- **WHAT IS REQUIRED**
Pictures do not belong in the copy, so please give every entry below again exactly.

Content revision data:
---------------

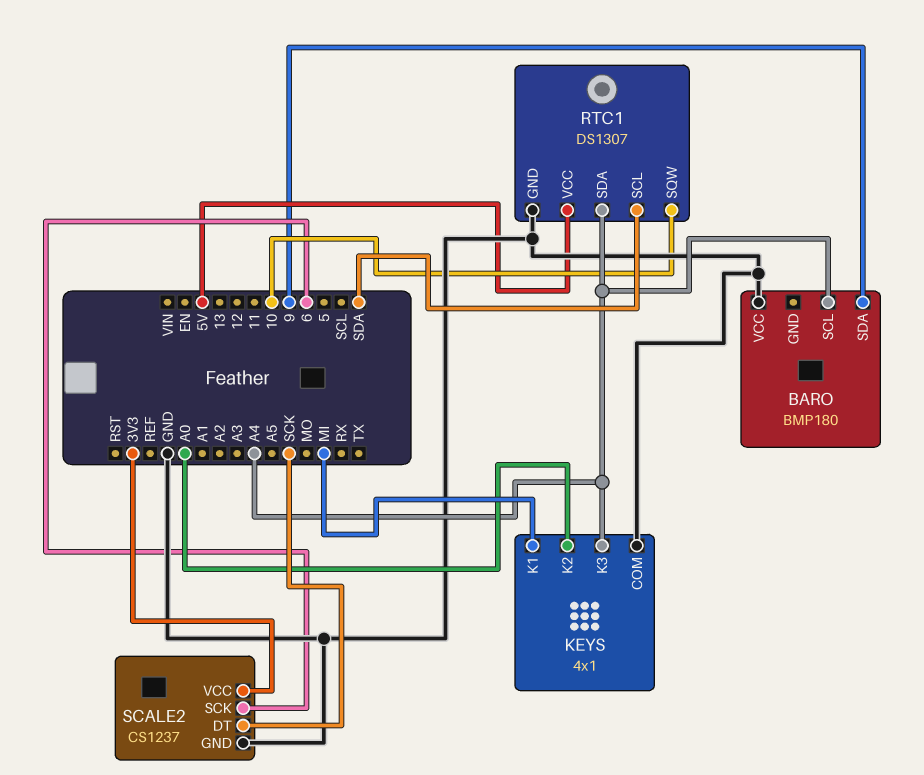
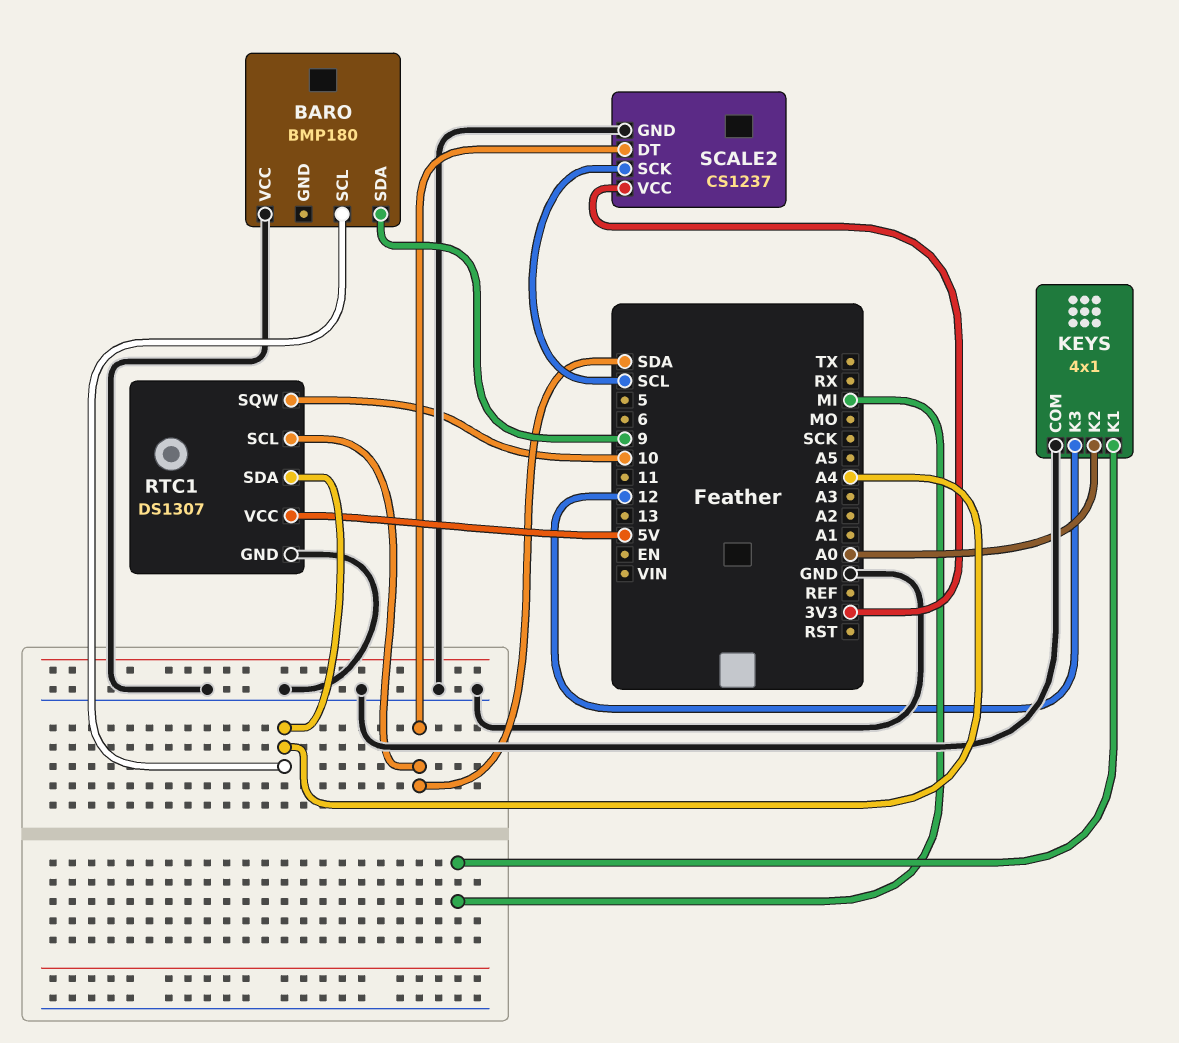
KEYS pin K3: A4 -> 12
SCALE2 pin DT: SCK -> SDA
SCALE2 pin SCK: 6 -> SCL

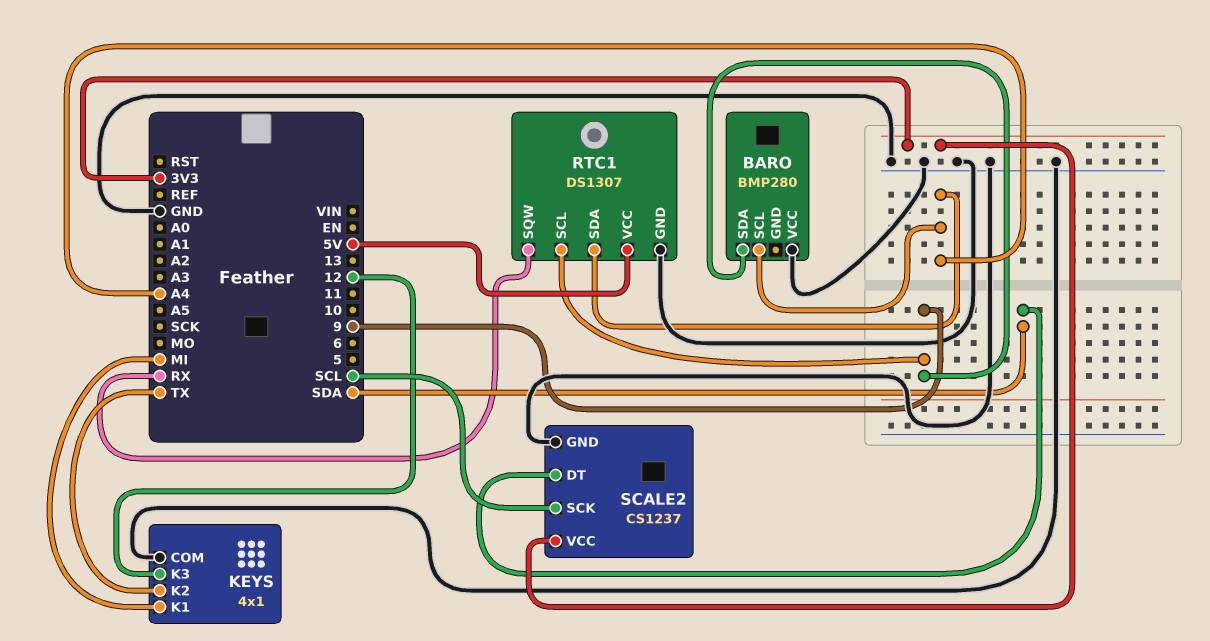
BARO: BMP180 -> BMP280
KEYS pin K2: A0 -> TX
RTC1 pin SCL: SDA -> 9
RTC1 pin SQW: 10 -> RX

---------------

- **TASK RESPONSE**
KEYS pin K3: A4 -> 12
SCALE2 pin DT: SCK -> SDA
SCALE2 pin SCK: 6 -> SCL

BARO: BMP180 -> BMP280
KEYS pin K2: A0 -> TX
RTC1 pin SCL: SDA -> 9
RTC1 pin SQW: 10 -> RX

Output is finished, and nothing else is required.